**Exercise brief**
Transcribe all the data below exactly, leaving its pictures out.

**Data items**
=== Begin Enclosure ===
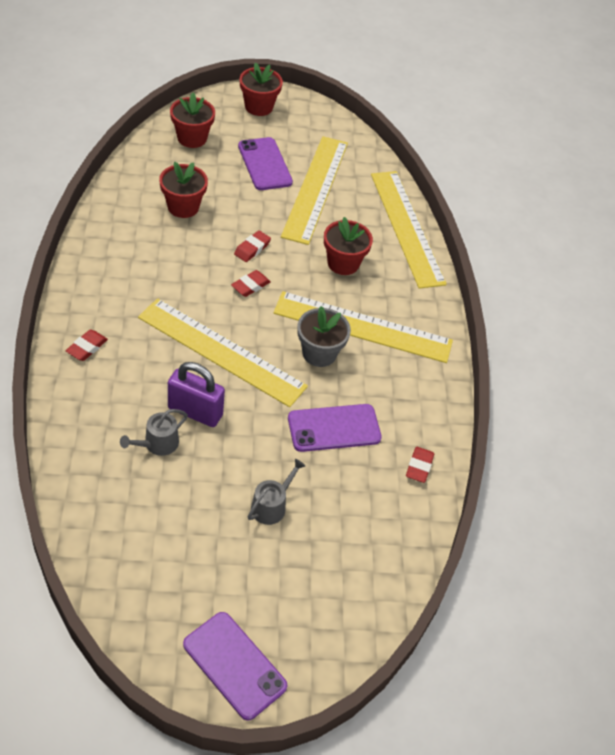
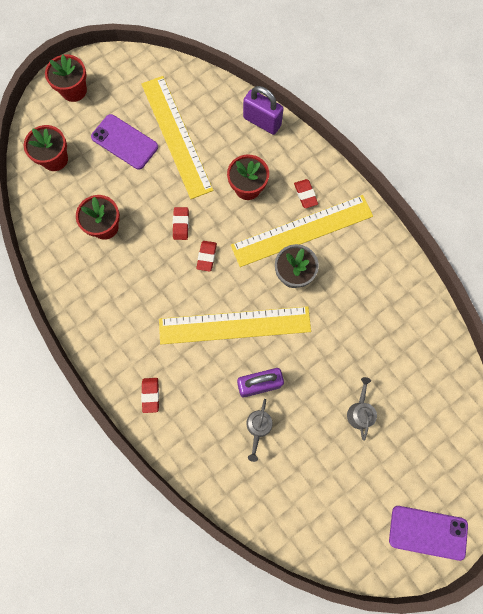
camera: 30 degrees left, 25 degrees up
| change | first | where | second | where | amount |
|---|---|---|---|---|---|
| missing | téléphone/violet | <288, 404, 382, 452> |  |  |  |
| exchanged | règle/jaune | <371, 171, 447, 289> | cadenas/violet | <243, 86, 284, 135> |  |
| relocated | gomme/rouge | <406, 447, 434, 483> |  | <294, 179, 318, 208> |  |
=== End Enclosure ===
**Solution to the exercise**
camera: 30 degrees left, 25 degrees up
| change | first | where | second | where | amount |
|---|---|---|---|---|---|
| missing | téléphone/violet | <288, 404, 382, 452> |  |  |  |
| exchanged | règle/jaune | <371, 171, 447, 289> | cadenas/violet | <243, 86, 284, 135> |  |
| relocated | gomme/rouge | <406, 447, 434, 483> |  | <294, 179, 318, 208> |  |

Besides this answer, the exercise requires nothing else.